— Information given —

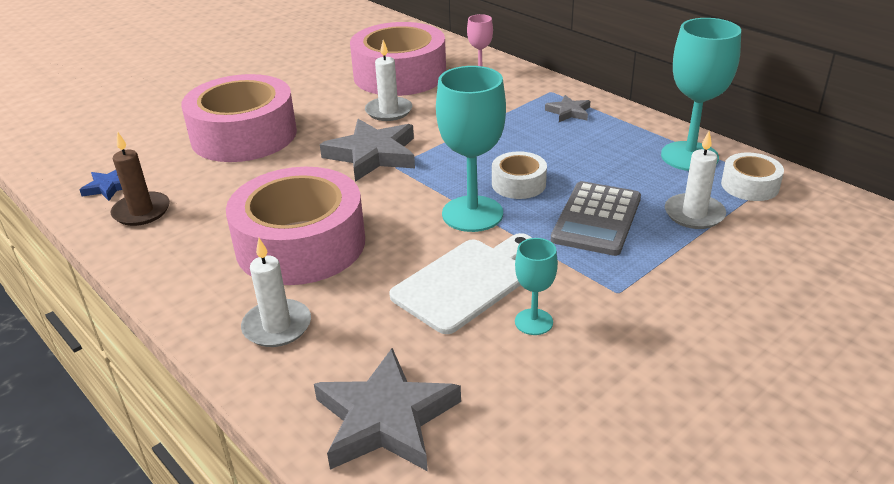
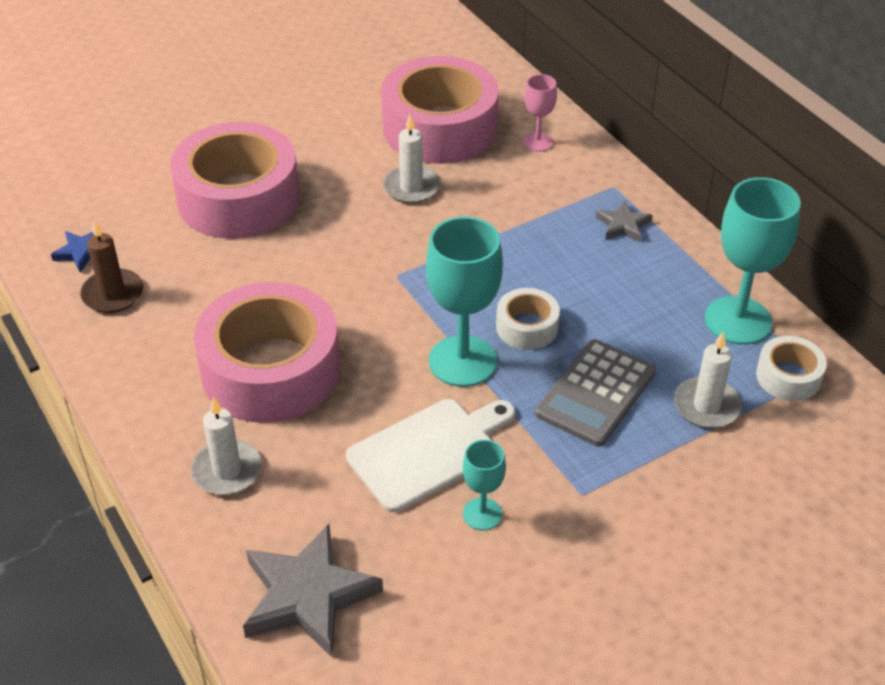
camera: 10 degrees right, 10 degrees up
grey star [320,119,415,182] -> none

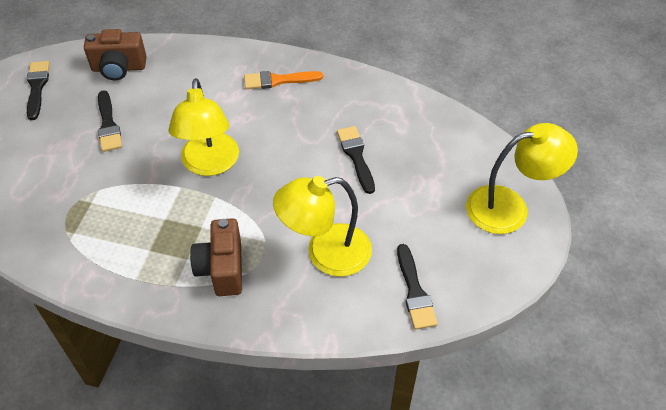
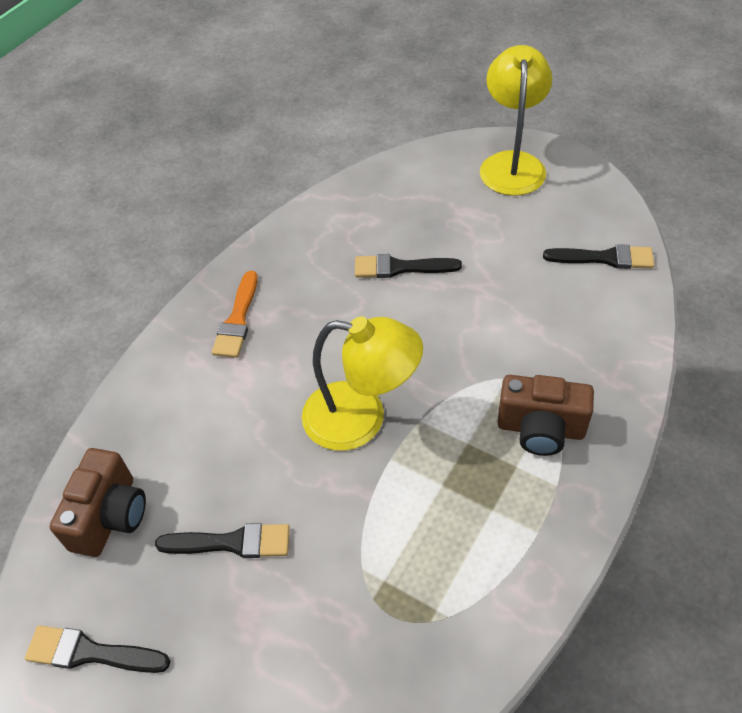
camera: 70 degrees left, 0 degrees up
yellow lamp [273,176,372,277] -> none

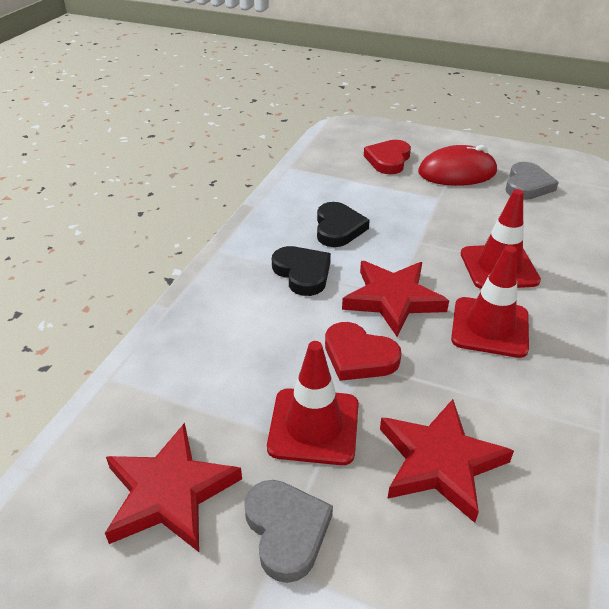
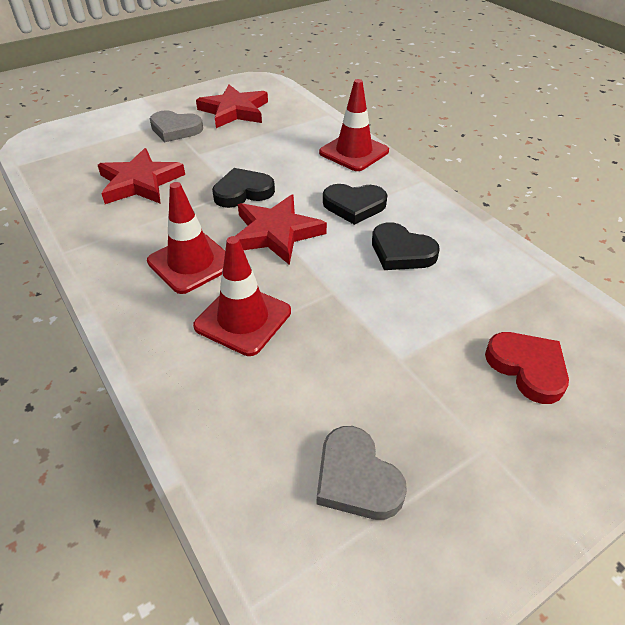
camera: 125 degrees right, 5 degrees up
red traffic cone [267,341,359,465] -> red traffic cone moved to [319,79,389,171]
red heart [325,322,402,381] -> black heart [212,168,275,208]
red mouse [418,145,497,186] -> none

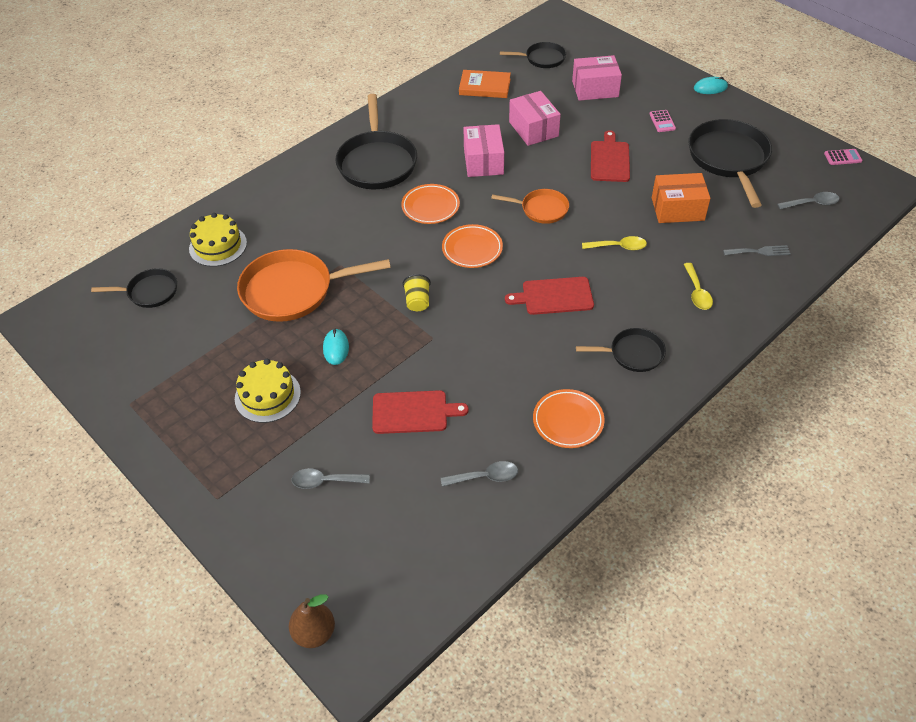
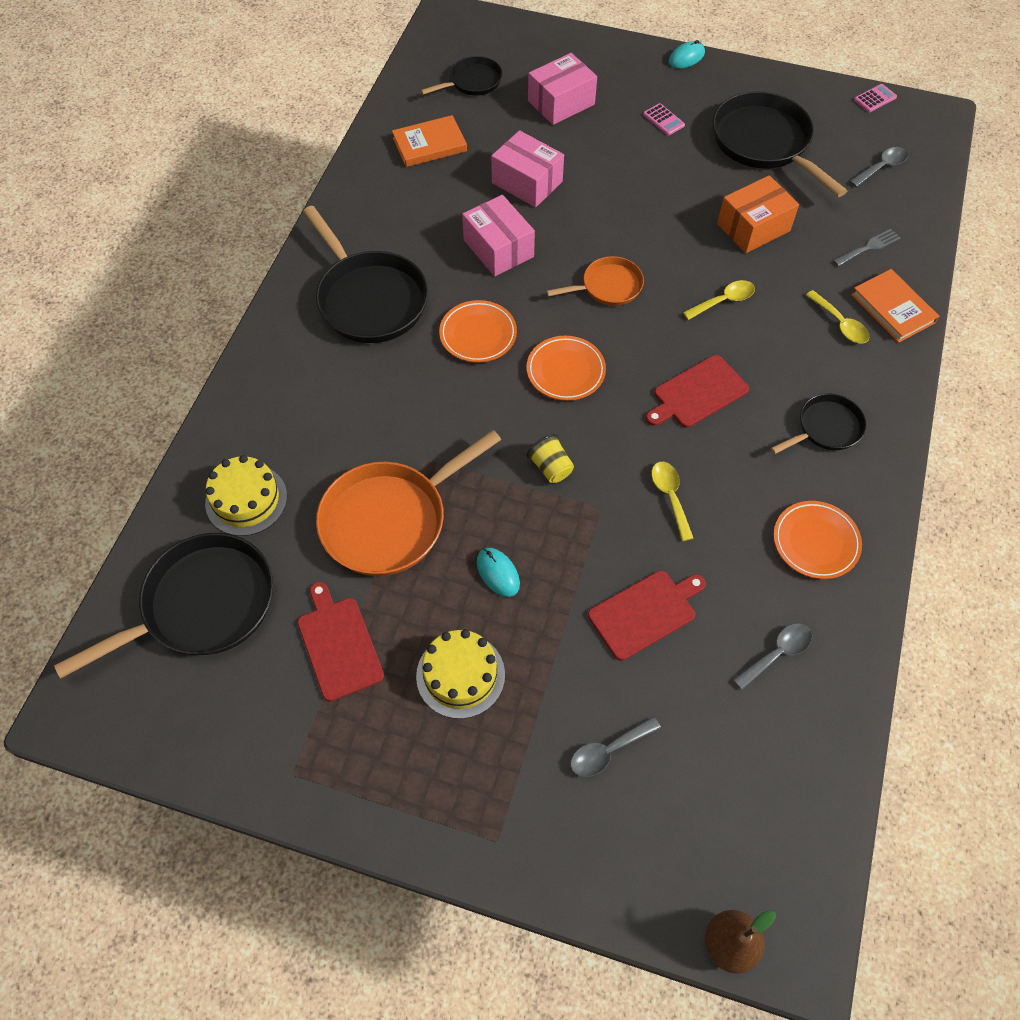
camera: 30 degrees left, 10 degrees up
black pan [91,268,177,308] -> black pan [54,533,273,679], size x1.82
red cutting board [591,130,630,182] -> red cutting board moved to [297,582,384,702]
none -> yellow spoon [651,462,694,541]
none -> orange book [851,269,939,343]

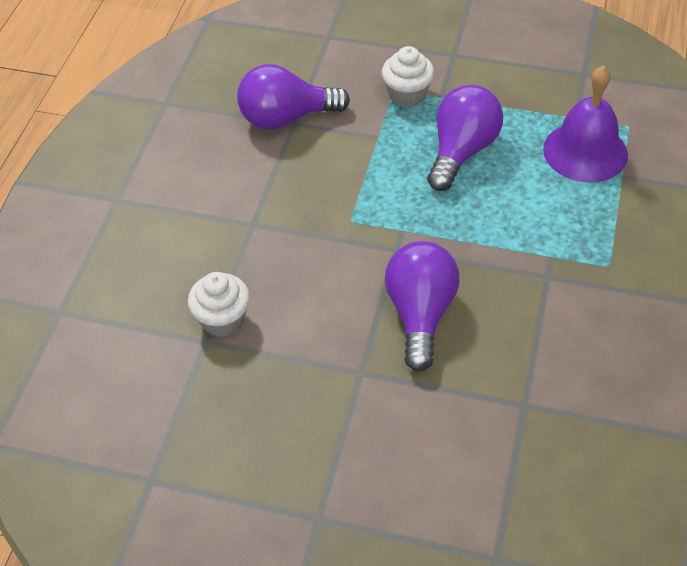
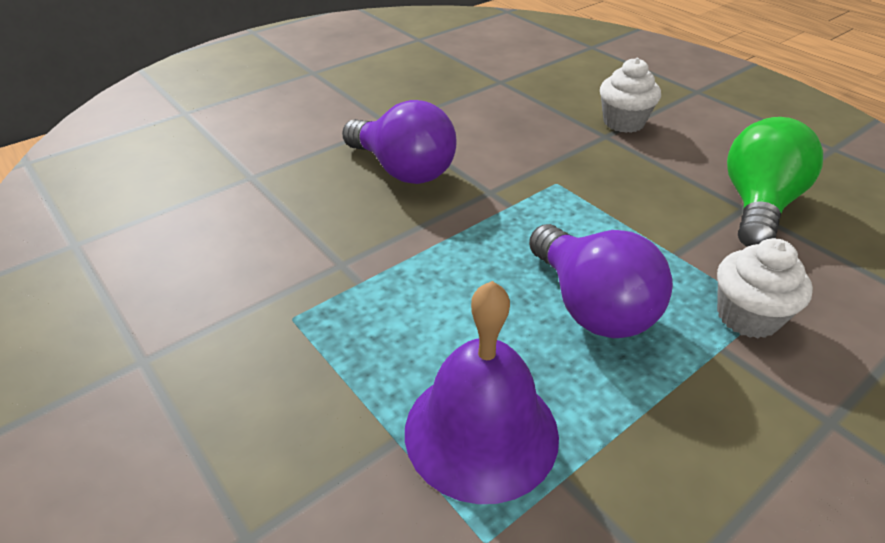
camera: 125 degrees right, 10 degrees down
white cupcake [188,272,250,337] -> white cupcake moved to [600,58,661,133]
purple light bulb [237,64,350,130] -> green light bulb [727,117,823,247]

— Exercise aim —
Reproduce the records above exactly, leaving out every picture they contain.

— Output —
camera: 10 degrees right, 10 degrees up
grey star [320,119,415,182] -> none

camera: 70 degrees left, 0 degrees up
yellow lamp [273,176,372,277] -> none

camera: 125 degrees right, 5 degrees up
red traffic cone [267,341,359,465] -> red traffic cone moved to [319,79,389,171]
red heart [325,322,402,381] -> black heart [212,168,275,208]
red mouse [418,145,497,186] -> none

camera: 30 degrees left, 10 degrees up
black pan [91,268,177,308] -> black pan [54,533,273,679], size x1.82
red cutting board [591,130,630,182] -> red cutting board moved to [297,582,384,702]
none -> yellow spoon [651,462,694,541]
none -> orange book [851,269,939,343]

camera: 125 degrees right, 10 degrees down
white cupcake [188,272,250,337] -> white cupcake moved to [600,58,661,133]
purple light bulb [237,64,350,130] -> green light bulb [727,117,823,247]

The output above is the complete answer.